| INSTRUCTIONS FOR THE TASK |
Count how many lines hold the string "pixel". Answer with that number and nothing more.

| RECORDS SHOWN |

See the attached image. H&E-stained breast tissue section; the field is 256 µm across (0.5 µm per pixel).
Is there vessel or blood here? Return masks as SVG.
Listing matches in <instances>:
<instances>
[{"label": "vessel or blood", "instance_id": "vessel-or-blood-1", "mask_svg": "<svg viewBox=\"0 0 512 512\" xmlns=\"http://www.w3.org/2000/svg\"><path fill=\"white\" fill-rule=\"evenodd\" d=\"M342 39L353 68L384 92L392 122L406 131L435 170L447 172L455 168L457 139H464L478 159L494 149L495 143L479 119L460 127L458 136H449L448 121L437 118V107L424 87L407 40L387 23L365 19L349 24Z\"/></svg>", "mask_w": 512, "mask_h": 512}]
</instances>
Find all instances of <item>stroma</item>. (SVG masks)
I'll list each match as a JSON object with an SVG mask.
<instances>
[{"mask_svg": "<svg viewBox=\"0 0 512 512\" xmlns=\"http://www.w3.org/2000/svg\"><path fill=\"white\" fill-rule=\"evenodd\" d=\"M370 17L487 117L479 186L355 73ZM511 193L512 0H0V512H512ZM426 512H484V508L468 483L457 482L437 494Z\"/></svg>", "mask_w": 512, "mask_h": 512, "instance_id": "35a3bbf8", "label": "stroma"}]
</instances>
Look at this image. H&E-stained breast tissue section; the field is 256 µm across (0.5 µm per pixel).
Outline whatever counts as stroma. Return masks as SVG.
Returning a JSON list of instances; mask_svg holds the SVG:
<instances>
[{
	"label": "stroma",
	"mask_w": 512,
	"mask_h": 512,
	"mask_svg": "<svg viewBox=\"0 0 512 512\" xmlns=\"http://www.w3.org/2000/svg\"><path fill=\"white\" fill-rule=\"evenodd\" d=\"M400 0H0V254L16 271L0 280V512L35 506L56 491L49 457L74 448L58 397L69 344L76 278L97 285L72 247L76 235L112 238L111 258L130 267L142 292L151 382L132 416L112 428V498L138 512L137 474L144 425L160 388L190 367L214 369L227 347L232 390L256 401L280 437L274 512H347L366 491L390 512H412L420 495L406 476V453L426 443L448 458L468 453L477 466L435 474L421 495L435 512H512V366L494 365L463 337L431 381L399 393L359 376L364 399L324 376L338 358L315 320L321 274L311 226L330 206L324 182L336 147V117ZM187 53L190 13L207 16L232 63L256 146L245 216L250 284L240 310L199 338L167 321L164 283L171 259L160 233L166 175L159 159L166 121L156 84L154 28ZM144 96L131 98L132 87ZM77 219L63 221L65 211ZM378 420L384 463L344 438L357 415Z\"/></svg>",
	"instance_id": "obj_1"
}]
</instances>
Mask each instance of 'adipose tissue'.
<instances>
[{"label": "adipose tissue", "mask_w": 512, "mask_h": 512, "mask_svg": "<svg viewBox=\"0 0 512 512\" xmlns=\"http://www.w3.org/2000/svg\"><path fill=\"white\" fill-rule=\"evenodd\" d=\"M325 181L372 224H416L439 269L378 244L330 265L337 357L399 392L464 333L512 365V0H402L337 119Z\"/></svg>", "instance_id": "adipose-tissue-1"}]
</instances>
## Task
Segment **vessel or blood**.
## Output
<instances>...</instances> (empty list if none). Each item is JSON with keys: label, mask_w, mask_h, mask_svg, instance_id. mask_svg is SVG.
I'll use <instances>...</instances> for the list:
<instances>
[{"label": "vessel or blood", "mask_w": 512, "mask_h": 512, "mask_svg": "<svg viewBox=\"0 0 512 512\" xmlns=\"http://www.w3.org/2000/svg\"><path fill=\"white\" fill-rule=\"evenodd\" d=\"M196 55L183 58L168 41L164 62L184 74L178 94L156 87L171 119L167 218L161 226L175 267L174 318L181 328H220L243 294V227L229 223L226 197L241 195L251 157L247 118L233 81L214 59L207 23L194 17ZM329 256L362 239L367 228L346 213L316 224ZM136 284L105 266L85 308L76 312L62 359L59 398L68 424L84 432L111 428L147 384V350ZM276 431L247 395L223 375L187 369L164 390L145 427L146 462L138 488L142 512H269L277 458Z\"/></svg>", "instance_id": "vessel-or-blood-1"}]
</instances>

| THE REPLY |
2